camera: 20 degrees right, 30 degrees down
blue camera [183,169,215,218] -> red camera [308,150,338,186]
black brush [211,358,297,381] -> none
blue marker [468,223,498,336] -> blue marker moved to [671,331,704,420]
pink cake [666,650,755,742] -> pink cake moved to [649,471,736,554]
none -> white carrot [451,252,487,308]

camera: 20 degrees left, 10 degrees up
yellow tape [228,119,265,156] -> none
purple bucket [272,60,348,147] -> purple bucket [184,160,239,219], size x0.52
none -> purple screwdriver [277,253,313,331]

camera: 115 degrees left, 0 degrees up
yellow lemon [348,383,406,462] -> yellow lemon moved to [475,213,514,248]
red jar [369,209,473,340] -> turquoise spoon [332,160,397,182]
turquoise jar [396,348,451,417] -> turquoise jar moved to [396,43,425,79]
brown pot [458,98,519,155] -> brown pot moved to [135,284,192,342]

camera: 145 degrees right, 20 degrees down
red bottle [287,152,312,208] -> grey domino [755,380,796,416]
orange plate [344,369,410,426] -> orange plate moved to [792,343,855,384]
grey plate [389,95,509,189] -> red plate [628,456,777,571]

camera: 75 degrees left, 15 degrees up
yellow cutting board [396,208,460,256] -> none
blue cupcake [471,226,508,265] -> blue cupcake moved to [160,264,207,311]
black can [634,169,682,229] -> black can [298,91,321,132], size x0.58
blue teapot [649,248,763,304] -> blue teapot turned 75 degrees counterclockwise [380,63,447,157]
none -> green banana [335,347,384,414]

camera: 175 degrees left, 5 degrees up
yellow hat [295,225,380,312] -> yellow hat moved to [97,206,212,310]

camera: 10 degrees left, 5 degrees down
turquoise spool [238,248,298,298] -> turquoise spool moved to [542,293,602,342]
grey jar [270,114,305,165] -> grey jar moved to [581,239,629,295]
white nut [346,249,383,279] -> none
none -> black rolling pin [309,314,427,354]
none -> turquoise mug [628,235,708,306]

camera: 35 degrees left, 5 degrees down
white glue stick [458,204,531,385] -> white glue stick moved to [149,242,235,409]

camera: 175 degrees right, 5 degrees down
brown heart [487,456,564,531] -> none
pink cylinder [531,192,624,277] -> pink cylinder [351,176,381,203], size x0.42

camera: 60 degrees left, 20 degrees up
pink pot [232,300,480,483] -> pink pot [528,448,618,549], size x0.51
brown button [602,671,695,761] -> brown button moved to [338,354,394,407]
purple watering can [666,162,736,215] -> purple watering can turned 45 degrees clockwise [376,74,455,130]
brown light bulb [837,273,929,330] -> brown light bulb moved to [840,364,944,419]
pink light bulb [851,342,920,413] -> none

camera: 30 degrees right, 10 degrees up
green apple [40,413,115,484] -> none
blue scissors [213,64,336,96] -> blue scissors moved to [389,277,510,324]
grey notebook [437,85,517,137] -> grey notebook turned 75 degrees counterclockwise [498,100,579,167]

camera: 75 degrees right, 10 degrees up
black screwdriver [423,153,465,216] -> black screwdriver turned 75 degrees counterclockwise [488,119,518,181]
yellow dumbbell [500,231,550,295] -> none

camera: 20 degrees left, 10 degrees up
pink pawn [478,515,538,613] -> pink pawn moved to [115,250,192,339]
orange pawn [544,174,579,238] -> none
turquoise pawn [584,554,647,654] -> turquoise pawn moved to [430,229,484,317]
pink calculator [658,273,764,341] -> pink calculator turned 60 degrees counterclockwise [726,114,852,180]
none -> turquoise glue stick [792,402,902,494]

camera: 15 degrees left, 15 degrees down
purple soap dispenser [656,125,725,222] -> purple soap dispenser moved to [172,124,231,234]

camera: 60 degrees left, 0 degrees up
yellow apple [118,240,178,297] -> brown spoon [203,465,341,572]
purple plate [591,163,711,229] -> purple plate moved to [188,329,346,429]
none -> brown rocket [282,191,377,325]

________________________

* _WHAT YOU WILL DO_:
Copy all lines of the listing above that contain the string "plate".

* _YOUR RESPONSE_:
orange plate [344,369,410,426] -> orange plate moved to [792,343,855,384]
grey plate [389,95,509,189] -> red plate [628,456,777,571]
purple plate [591,163,711,229] -> purple plate moved to [188,329,346,429]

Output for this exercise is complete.